>>>

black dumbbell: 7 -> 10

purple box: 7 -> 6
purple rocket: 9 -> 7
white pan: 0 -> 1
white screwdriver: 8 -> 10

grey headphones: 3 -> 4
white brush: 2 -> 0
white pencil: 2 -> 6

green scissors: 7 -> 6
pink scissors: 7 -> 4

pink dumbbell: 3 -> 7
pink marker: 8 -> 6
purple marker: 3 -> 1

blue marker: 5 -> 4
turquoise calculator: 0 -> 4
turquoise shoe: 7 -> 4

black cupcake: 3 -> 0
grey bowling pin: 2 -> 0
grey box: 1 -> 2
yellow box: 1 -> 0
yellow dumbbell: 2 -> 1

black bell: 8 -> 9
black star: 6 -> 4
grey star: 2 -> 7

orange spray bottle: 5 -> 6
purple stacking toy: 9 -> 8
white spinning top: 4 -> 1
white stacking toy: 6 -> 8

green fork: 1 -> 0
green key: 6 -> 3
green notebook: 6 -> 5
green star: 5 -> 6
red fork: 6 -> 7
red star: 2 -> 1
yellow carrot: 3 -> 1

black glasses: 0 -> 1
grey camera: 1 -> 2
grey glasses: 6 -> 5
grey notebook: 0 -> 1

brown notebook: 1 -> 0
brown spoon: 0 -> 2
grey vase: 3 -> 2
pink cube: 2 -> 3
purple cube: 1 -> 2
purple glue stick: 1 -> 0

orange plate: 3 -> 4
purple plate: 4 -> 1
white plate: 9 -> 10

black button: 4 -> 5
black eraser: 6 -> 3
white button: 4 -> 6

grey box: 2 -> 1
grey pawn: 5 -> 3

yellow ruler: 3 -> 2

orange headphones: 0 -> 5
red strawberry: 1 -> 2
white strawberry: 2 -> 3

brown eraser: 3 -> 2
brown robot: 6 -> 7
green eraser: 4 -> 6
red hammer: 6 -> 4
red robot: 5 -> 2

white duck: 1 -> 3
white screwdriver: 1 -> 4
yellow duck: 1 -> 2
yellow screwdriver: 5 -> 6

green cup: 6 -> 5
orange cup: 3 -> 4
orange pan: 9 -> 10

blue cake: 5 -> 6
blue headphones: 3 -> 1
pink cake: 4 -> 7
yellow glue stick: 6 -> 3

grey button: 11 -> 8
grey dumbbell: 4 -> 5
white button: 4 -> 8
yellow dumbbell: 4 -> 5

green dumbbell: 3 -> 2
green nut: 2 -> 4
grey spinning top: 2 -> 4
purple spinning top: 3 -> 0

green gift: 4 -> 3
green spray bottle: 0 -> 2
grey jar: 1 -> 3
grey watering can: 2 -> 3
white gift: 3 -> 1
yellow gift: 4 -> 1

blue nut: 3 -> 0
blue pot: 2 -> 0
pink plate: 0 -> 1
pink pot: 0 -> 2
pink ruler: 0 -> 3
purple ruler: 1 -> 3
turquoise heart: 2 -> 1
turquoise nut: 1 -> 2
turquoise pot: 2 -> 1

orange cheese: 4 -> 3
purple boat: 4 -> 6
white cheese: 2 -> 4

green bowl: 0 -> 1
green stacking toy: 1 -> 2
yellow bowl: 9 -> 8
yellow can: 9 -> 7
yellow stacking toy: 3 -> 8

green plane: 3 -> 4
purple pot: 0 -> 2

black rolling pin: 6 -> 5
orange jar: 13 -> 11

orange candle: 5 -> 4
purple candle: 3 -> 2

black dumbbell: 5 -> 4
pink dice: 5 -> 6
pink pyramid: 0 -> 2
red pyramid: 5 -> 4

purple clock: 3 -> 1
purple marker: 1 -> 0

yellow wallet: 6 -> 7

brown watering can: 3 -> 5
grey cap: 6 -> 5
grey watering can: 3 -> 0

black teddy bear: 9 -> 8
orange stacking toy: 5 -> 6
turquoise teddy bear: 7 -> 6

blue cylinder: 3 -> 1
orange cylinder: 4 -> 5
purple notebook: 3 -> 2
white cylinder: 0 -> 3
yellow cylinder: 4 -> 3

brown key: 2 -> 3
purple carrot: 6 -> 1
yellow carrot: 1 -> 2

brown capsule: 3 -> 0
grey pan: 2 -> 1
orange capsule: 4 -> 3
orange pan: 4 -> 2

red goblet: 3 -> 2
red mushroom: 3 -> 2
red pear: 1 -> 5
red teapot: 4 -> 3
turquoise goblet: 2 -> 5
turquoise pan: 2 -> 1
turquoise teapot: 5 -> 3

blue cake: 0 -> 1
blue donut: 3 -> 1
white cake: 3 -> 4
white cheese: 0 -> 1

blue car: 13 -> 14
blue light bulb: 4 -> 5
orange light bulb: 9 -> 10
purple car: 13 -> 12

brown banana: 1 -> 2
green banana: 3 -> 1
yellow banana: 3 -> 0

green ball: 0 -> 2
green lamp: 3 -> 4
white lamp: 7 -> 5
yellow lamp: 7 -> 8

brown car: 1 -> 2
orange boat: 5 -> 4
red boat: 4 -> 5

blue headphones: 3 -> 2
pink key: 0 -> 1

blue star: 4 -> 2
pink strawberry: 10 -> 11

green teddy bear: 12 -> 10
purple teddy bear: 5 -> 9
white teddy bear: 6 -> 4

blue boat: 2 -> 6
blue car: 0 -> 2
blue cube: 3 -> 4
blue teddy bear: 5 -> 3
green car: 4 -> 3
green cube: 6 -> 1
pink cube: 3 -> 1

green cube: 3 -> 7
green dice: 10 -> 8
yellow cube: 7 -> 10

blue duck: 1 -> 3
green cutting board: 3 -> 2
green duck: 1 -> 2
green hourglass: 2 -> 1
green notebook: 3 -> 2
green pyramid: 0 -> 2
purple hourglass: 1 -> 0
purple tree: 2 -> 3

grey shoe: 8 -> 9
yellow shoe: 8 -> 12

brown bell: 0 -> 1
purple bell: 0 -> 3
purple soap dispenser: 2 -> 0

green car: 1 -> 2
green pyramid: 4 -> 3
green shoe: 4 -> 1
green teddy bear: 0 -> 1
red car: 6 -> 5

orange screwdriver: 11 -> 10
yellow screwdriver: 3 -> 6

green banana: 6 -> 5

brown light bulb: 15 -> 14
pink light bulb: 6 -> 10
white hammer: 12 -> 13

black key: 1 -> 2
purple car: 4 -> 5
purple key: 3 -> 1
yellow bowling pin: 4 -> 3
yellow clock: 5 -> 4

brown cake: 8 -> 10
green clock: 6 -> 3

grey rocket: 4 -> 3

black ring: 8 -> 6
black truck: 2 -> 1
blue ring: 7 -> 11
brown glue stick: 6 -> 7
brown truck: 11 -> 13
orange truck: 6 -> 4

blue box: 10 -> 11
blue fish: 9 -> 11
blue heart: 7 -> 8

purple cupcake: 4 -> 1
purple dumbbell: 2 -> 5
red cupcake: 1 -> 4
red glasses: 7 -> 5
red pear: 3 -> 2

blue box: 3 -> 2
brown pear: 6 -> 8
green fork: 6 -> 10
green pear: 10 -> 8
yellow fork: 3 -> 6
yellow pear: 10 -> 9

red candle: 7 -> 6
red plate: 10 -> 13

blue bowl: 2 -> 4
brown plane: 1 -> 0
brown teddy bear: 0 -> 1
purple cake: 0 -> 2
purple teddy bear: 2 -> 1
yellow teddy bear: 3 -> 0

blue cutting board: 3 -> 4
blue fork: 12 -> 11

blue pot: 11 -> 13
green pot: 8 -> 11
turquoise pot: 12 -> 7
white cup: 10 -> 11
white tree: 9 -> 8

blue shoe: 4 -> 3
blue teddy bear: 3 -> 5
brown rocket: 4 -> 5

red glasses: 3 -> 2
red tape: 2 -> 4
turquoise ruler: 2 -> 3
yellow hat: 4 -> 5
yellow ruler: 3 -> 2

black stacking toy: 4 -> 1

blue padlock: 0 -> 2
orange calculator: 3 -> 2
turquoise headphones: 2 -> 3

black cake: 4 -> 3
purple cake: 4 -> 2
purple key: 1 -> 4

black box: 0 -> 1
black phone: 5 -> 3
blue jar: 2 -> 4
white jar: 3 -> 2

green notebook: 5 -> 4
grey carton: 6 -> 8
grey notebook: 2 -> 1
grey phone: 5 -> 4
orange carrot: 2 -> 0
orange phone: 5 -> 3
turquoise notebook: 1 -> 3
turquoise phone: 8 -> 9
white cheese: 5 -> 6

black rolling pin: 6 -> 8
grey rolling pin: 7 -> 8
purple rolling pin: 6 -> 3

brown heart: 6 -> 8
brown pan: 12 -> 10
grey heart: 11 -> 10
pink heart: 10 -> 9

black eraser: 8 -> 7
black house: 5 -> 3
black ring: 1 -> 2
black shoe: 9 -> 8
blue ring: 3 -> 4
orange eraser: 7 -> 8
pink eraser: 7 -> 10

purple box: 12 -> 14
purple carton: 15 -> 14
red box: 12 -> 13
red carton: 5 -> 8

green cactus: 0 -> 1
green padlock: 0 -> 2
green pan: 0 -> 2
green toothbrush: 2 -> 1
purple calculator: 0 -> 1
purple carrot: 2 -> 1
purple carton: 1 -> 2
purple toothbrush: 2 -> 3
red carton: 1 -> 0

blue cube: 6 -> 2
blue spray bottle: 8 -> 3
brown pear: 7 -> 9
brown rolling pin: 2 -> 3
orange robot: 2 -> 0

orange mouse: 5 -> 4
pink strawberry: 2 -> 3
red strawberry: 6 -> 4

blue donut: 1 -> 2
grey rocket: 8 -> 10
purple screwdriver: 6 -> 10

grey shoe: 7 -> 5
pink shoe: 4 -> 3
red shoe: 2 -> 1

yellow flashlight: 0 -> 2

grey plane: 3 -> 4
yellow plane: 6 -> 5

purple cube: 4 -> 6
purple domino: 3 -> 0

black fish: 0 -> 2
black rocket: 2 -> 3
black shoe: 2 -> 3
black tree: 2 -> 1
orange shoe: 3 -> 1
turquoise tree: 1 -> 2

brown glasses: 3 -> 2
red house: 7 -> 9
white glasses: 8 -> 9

<<<

Exercise goal - From the records above, retype only the lines starting at the line that contains "orange light bulb: 9 -> 10" and ending at the line that contains "blue fish: 9 -> 11", both included.

Answer section -
orange light bulb: 9 -> 10
purple car: 13 -> 12

brown banana: 1 -> 2
green banana: 3 -> 1
yellow banana: 3 -> 0

green ball: 0 -> 2
green lamp: 3 -> 4
white lamp: 7 -> 5
yellow lamp: 7 -> 8

brown car: 1 -> 2
orange boat: 5 -> 4
red boat: 4 -> 5

blue headphones: 3 -> 2
pink key: 0 -> 1

blue star: 4 -> 2
pink strawberry: 10 -> 11

green teddy bear: 12 -> 10
purple teddy bear: 5 -> 9
white teddy bear: 6 -> 4

blue boat: 2 -> 6
blue car: 0 -> 2
blue cube: 3 -> 4
blue teddy bear: 5 -> 3
green car: 4 -> 3
green cube: 6 -> 1
pink cube: 3 -> 1

green cube: 3 -> 7
green dice: 10 -> 8
yellow cube: 7 -> 10

blue duck: 1 -> 3
green cutting board: 3 -> 2
green duck: 1 -> 2
green hourglass: 2 -> 1
green notebook: 3 -> 2
green pyramid: 0 -> 2
purple hourglass: 1 -> 0
purple tree: 2 -> 3

grey shoe: 8 -> 9
yellow shoe: 8 -> 12

brown bell: 0 -> 1
purple bell: 0 -> 3
purple soap dispenser: 2 -> 0

green car: 1 -> 2
green pyramid: 4 -> 3
green shoe: 4 -> 1
green teddy bear: 0 -> 1
red car: 6 -> 5

orange screwdriver: 11 -> 10
yellow screwdriver: 3 -> 6

green banana: 6 -> 5

brown light bulb: 15 -> 14
pink light bulb: 6 -> 10
white hammer: 12 -> 13

black key: 1 -> 2
purple car: 4 -> 5
purple key: 3 -> 1
yellow bowling pin: 4 -> 3
yellow clock: 5 -> 4

brown cake: 8 -> 10
green clock: 6 -> 3

grey rocket: 4 -> 3

black ring: 8 -> 6
black truck: 2 -> 1
blue ring: 7 -> 11
brown glue stick: 6 -> 7
brown truck: 11 -> 13
orange truck: 6 -> 4

blue box: 10 -> 11
blue fish: 9 -> 11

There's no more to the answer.